MATERIAL PROVIDED ▸
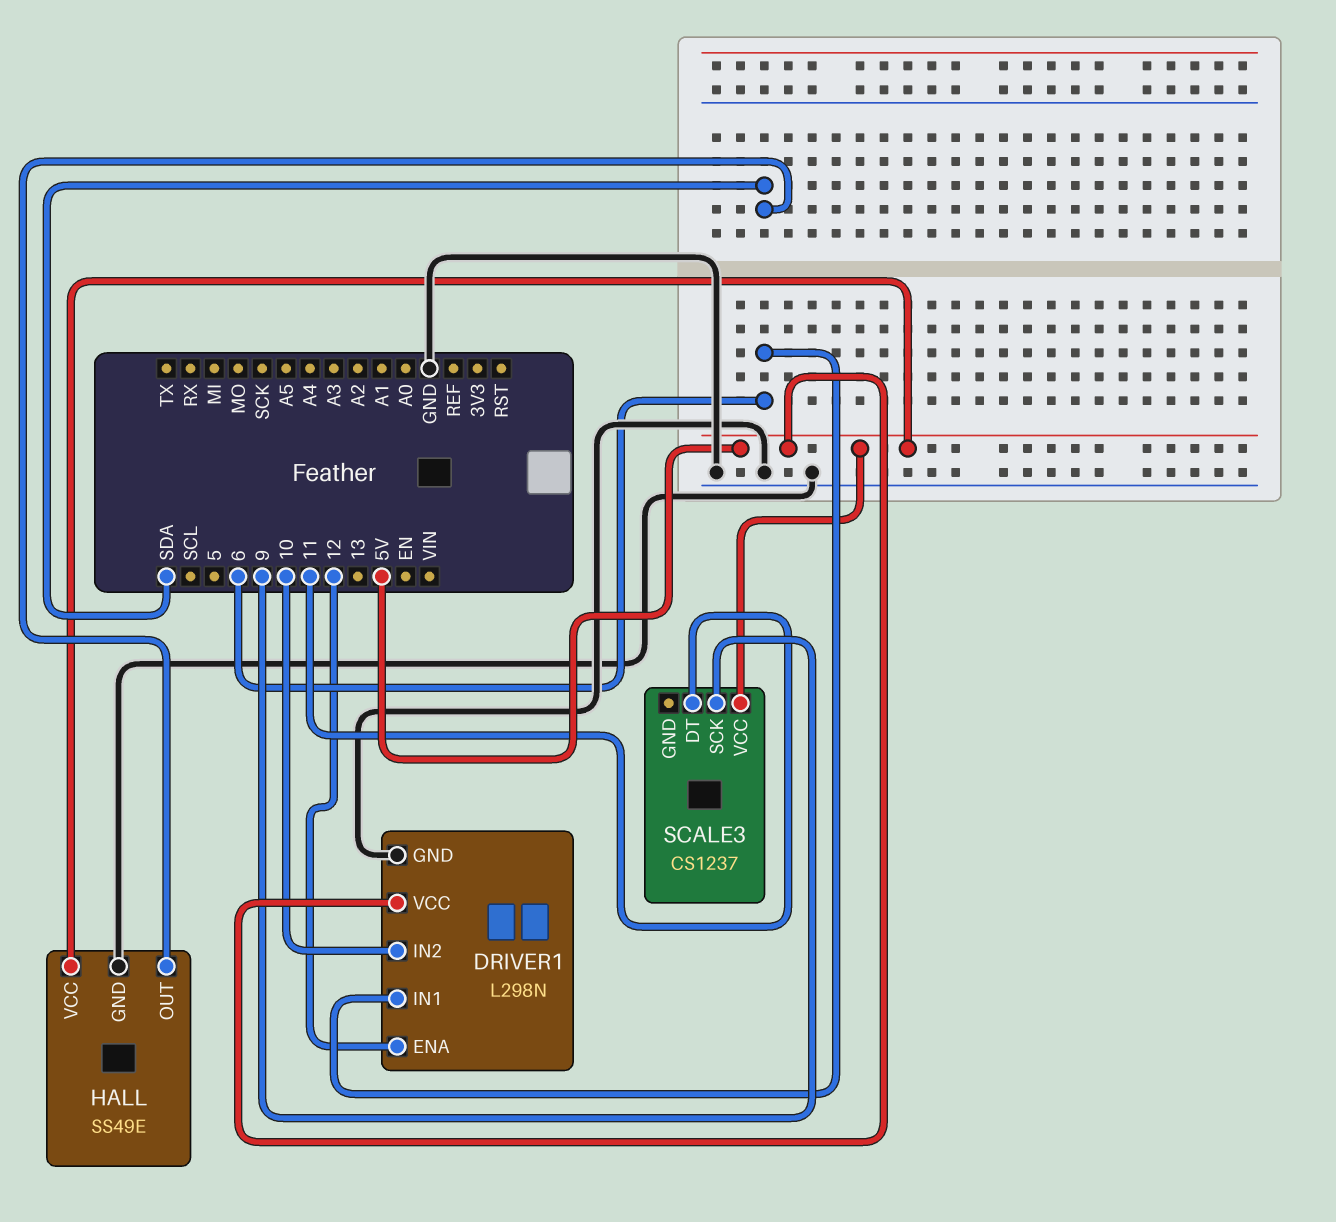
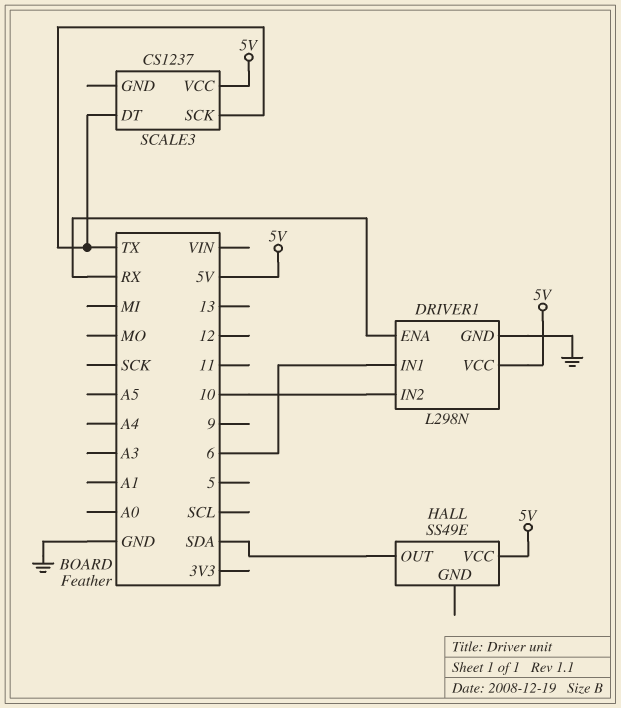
DRIVER1 pin ENA: 12 -> RX
HALL pin GND: GND -> none
SCALE3 pin DT: 11 -> TX
SCALE3 pin SCK: 9 -> TX

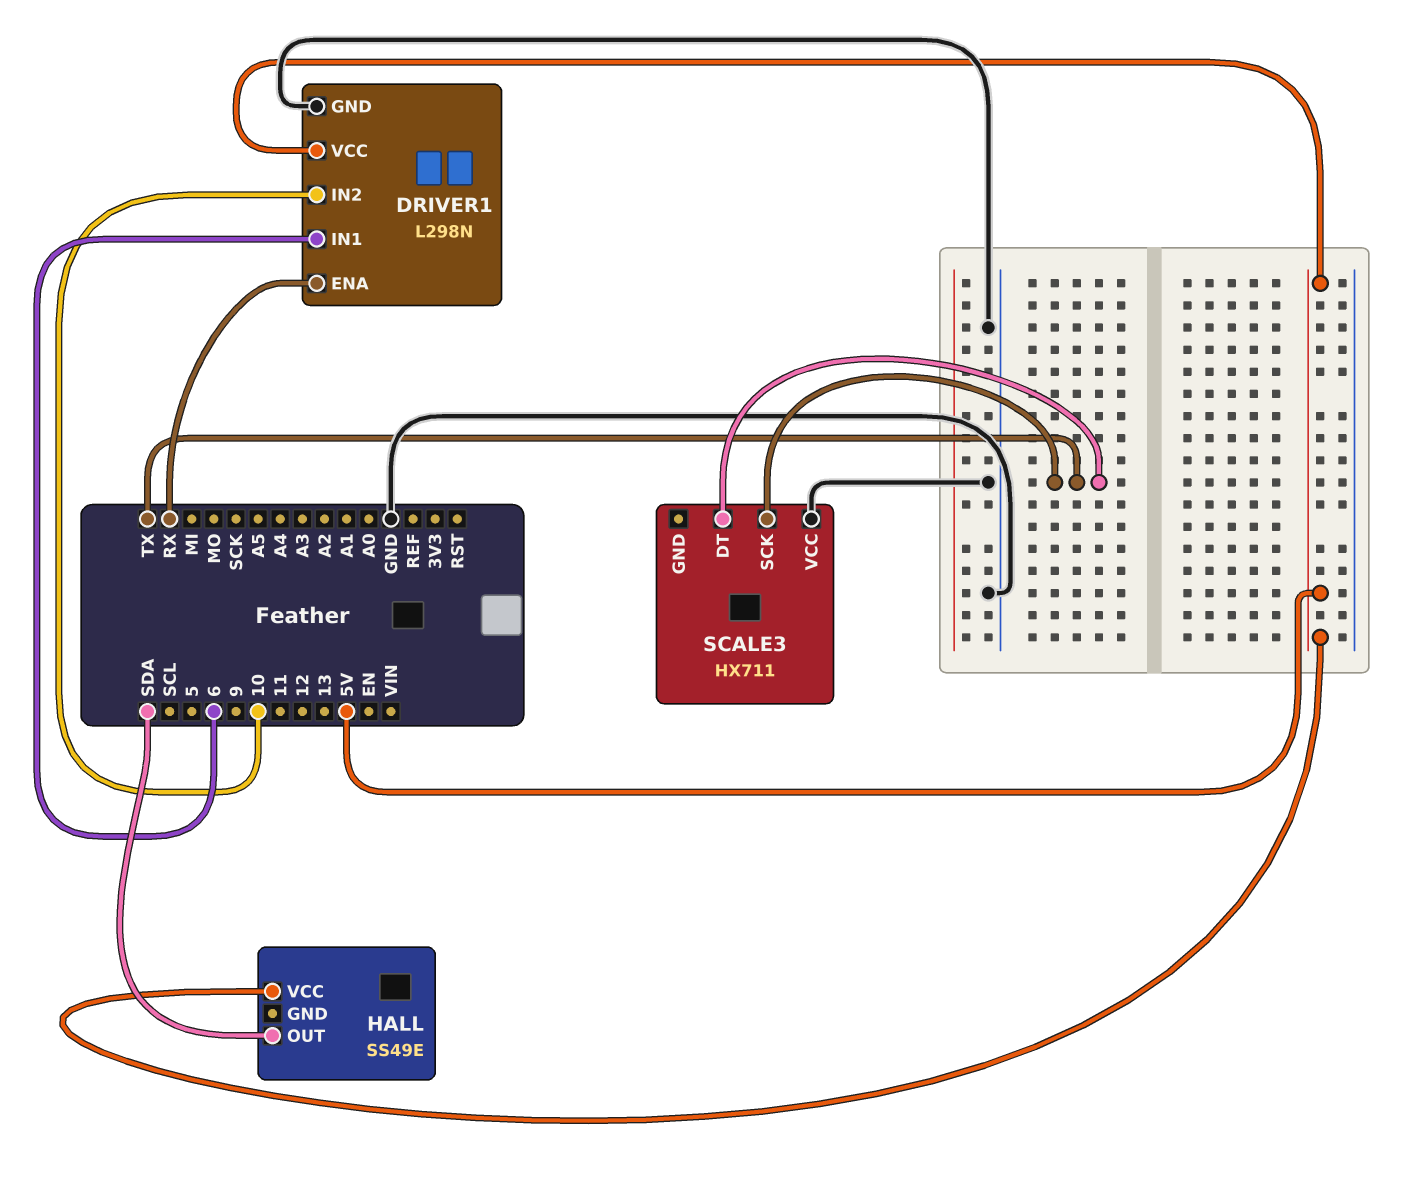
SCALE3: CS1237 -> HX711
SCALE3 pin VCC: 5V -> GND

WHAT YOU NEED TO DO ▸
A verbatim copy of all the records, minus the pictures, is the expected answer.

RESPONSE AREA ▸
DRIVER1 pin ENA: 12 -> RX
HALL pin GND: GND -> none
SCALE3 pin DT: 11 -> TX
SCALE3 pin SCK: 9 -> TX

SCALE3: CS1237 -> HX711
SCALE3 pin VCC: 5V -> GND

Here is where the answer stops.